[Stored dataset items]
<<<<

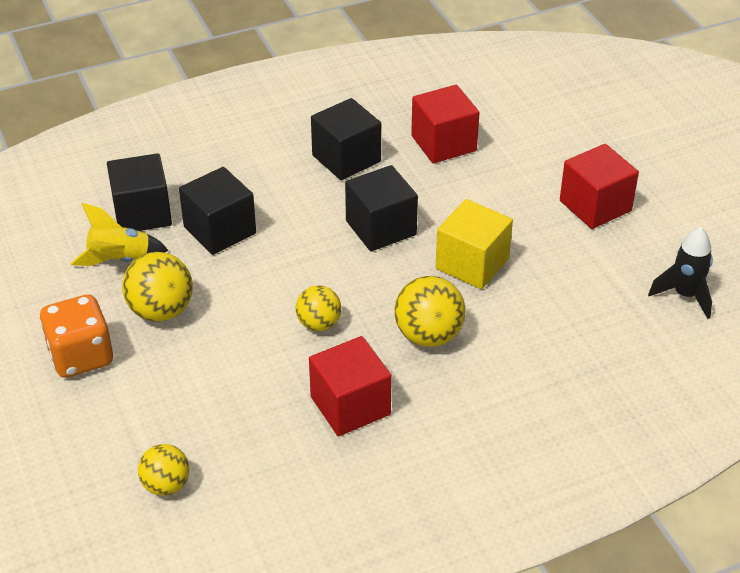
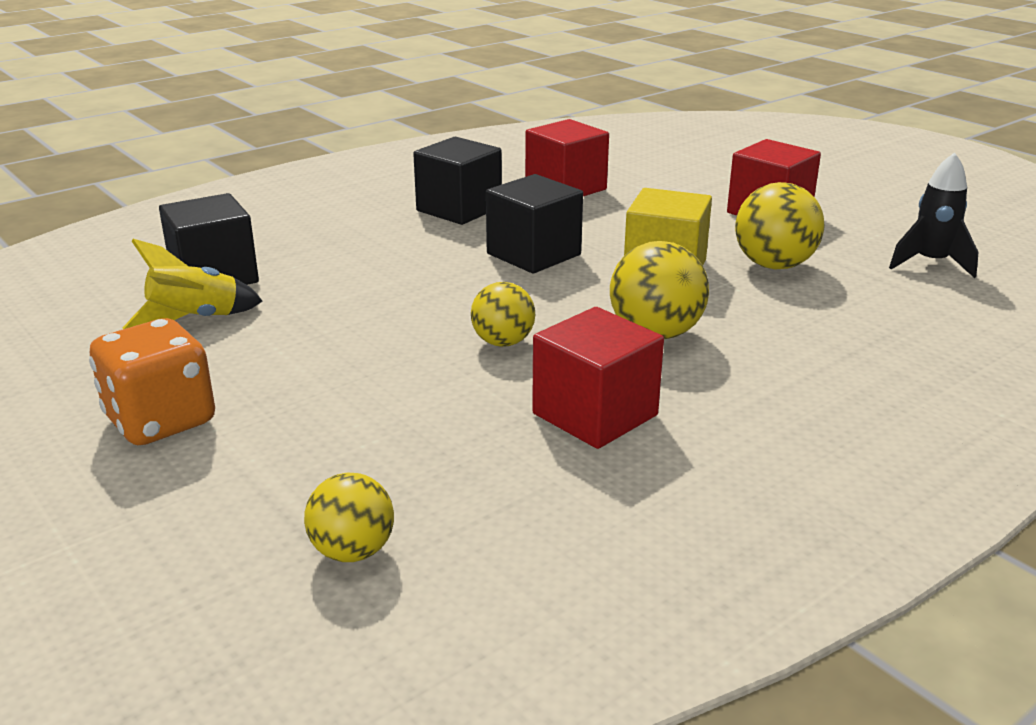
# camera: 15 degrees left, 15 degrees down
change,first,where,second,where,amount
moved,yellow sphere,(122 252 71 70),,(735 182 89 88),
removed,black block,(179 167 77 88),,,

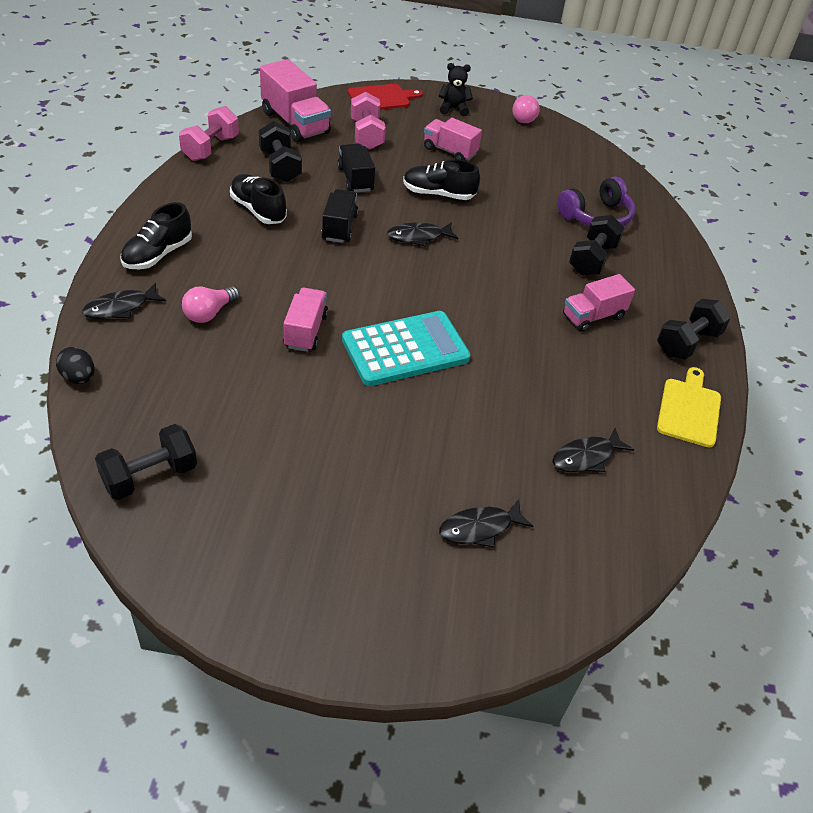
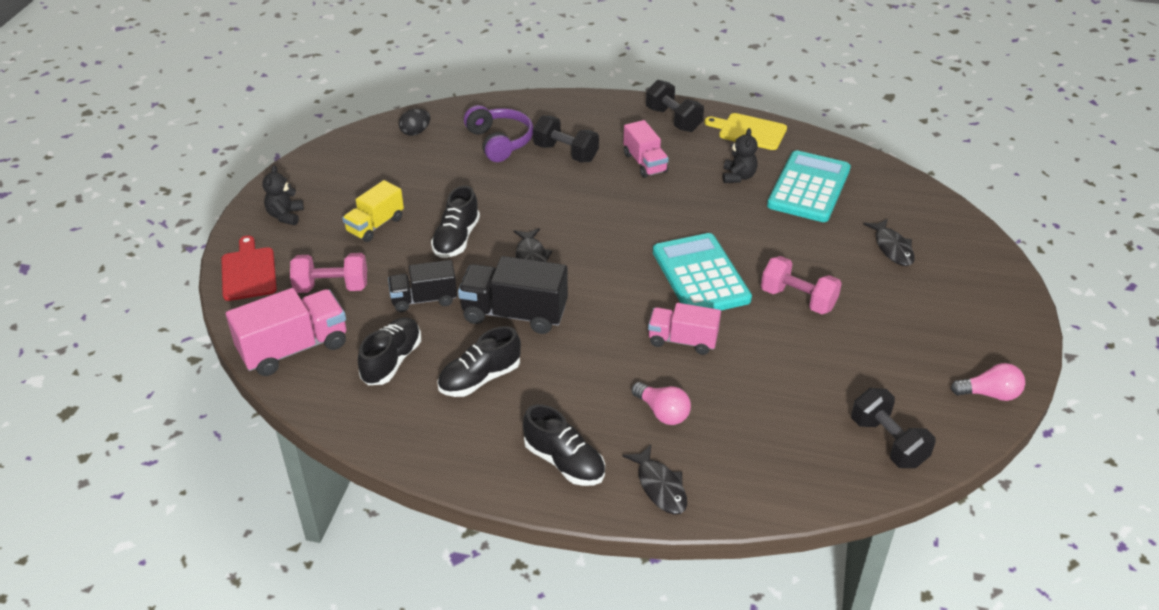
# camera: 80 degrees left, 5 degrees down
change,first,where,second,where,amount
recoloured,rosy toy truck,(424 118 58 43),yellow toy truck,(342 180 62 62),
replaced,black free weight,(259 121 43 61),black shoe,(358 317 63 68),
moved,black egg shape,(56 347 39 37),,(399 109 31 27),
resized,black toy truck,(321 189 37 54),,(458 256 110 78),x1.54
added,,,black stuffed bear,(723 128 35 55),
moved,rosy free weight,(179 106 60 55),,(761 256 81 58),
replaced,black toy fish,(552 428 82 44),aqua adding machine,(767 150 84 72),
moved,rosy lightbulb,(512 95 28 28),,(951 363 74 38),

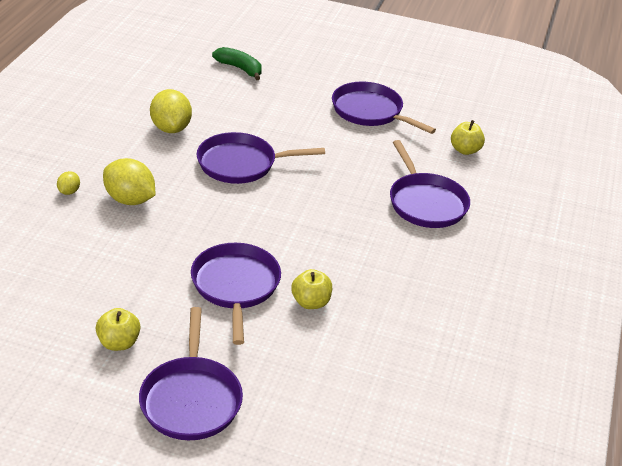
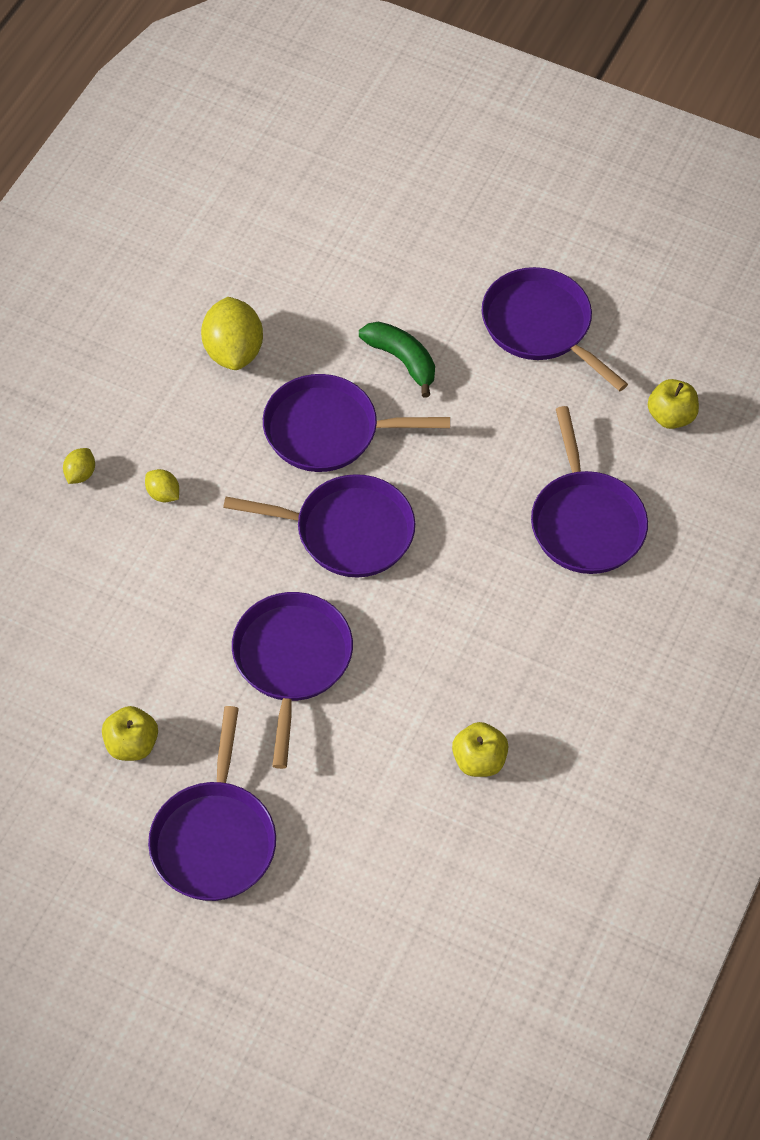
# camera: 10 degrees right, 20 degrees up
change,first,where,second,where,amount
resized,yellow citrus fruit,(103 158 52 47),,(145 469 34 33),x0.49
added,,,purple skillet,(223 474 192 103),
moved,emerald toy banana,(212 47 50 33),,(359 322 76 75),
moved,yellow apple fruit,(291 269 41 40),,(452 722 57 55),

>>>>

**Prompt:** Please write out all the data word for word, but keep every picture out.

**Task solution:**
# camera: 15 degrees left, 15 degrees down
change,first,where,second,where,amount
moved,yellow sphere,(122 252 71 70),,(735 182 89 88),
removed,black block,(179 167 77 88),,,

# camera: 80 degrees left, 5 degrees down
change,first,where,second,where,amount
recoloured,rosy toy truck,(424 118 58 43),yellow toy truck,(342 180 62 62),
replaced,black free weight,(259 121 43 61),black shoe,(358 317 63 68),
moved,black egg shape,(56 347 39 37),,(399 109 31 27),
resized,black toy truck,(321 189 37 54),,(458 256 110 78),x1.54
added,,,black stuffed bear,(723 128 35 55),
moved,rosy free weight,(179 106 60 55),,(761 256 81 58),
replaced,black toy fish,(552 428 82 44),aqua adding machine,(767 150 84 72),
moved,rosy lightbulb,(512 95 28 28),,(951 363 74 38),

# camera: 10 degrees right, 20 degrees up
change,first,where,second,where,amount
resized,yellow citrus fruit,(103 158 52 47),,(145 469 34 33),x0.49
added,,,purple skillet,(223 474 192 103),
moved,emerald toy banana,(212 47 50 33),,(359 322 76 75),
moved,yellow apple fruit,(291 269 41 40),,(452 722 57 55),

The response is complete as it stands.